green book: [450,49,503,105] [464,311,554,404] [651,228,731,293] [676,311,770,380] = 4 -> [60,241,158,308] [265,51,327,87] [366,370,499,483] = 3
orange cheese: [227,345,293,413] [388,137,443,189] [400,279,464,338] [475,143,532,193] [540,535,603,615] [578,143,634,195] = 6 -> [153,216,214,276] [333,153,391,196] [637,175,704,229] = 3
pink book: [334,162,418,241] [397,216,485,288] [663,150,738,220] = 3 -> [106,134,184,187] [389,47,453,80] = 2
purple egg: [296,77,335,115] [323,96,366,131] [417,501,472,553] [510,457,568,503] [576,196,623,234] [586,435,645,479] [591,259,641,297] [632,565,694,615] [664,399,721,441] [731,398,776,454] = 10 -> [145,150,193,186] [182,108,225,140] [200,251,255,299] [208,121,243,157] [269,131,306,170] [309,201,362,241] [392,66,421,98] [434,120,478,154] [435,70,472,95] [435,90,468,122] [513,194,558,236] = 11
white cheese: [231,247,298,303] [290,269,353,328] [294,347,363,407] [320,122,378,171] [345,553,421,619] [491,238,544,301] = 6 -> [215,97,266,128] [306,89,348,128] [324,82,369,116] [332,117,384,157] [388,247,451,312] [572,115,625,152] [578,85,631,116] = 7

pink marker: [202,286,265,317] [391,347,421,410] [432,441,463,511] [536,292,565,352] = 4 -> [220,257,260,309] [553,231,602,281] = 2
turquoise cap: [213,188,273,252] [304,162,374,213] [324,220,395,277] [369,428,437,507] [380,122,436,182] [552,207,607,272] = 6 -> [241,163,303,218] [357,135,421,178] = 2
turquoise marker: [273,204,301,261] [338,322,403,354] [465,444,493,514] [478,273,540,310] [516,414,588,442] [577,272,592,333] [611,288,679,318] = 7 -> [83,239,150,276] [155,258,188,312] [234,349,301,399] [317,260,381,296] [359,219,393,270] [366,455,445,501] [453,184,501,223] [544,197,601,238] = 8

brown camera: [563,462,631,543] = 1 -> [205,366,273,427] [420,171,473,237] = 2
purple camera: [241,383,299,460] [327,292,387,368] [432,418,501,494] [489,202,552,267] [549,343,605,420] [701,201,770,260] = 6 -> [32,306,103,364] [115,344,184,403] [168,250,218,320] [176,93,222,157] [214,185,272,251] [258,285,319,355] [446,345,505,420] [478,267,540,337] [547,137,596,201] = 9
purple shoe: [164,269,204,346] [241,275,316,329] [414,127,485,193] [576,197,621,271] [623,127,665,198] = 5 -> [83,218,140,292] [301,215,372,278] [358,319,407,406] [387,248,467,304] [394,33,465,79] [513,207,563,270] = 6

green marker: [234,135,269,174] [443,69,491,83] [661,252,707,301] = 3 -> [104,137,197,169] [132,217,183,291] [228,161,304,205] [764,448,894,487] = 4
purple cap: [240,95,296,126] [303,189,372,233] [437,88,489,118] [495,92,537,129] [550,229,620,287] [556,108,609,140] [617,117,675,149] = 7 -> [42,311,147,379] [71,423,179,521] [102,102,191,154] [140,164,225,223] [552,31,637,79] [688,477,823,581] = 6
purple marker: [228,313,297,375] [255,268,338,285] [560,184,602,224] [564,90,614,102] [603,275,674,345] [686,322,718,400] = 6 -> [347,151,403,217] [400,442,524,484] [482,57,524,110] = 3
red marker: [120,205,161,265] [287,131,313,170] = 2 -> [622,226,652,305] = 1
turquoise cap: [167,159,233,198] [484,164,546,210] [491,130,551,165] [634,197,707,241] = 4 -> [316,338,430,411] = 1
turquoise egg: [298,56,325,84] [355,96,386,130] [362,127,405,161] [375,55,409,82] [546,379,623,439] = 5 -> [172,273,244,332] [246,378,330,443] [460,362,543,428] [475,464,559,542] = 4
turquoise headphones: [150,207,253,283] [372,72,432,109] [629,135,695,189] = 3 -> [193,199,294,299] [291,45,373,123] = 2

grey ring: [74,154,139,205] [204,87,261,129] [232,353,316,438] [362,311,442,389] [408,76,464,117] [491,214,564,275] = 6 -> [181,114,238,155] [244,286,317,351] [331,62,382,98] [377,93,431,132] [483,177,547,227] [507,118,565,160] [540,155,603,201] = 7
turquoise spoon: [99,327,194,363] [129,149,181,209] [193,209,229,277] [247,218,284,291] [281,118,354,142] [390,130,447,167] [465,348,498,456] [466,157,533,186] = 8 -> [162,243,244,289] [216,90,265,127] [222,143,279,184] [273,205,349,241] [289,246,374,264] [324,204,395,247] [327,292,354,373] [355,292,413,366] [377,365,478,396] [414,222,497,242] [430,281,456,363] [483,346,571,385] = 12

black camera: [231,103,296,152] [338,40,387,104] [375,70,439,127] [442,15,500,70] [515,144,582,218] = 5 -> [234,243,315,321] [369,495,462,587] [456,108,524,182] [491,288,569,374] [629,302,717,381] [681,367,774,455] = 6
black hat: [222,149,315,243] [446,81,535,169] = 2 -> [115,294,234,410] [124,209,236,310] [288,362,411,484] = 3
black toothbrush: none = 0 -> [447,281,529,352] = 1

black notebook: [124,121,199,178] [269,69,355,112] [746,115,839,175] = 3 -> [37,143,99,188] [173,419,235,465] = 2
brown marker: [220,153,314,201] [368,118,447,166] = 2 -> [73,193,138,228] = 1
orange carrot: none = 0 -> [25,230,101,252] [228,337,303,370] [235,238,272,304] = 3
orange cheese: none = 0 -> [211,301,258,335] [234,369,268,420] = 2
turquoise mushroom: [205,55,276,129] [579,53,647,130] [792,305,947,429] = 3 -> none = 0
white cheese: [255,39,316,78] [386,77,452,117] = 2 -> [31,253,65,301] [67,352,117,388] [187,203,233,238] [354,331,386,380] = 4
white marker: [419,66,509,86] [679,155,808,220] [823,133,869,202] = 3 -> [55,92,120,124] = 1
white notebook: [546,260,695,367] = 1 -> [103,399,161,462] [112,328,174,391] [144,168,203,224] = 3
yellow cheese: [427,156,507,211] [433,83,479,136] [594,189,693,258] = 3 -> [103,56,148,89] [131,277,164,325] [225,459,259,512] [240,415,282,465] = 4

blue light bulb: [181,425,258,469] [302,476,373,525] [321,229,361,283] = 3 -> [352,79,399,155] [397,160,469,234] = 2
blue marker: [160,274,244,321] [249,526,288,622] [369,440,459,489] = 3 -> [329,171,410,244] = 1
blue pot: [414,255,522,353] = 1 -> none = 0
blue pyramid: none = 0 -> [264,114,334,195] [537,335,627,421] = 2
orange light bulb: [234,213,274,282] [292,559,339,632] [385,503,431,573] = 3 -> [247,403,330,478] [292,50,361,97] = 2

**Task goal:** In restating the data, begin at its first line, reproduce each line word for word, and conclude with the line that contains "turquoise cap: [213,188,273,252]".

**Answer area:**
green book: [450,49,503,105] [464,311,554,404] [651,228,731,293] [676,311,770,380] = 4 -> [60,241,158,308] [265,51,327,87] [366,370,499,483] = 3
orange cheese: [227,345,293,413] [388,137,443,189] [400,279,464,338] [475,143,532,193] [540,535,603,615] [578,143,634,195] = 6 -> [153,216,214,276] [333,153,391,196] [637,175,704,229] = 3
pink book: [334,162,418,241] [397,216,485,288] [663,150,738,220] = 3 -> [106,134,184,187] [389,47,453,80] = 2
purple egg: [296,77,335,115] [323,96,366,131] [417,501,472,553] [510,457,568,503] [576,196,623,234] [586,435,645,479] [591,259,641,297] [632,565,694,615] [664,399,721,441] [731,398,776,454] = 10 -> [145,150,193,186] [182,108,225,140] [200,251,255,299] [208,121,243,157] [269,131,306,170] [309,201,362,241] [392,66,421,98] [434,120,478,154] [435,70,472,95] [435,90,468,122] [513,194,558,236] = 11
white cheese: [231,247,298,303] [290,269,353,328] [294,347,363,407] [320,122,378,171] [345,553,421,619] [491,238,544,301] = 6 -> [215,97,266,128] [306,89,348,128] [324,82,369,116] [332,117,384,157] [388,247,451,312] [572,115,625,152] [578,85,631,116] = 7

pink marker: [202,286,265,317] [391,347,421,410] [432,441,463,511] [536,292,565,352] = 4 -> [220,257,260,309] [553,231,602,281] = 2
turquoise cap: [213,188,273,252] [304,162,374,213] [324,220,395,277] [369,428,437,507] [380,122,436,182] [552,207,607,272] = 6 -> [241,163,303,218] [357,135,421,178] = 2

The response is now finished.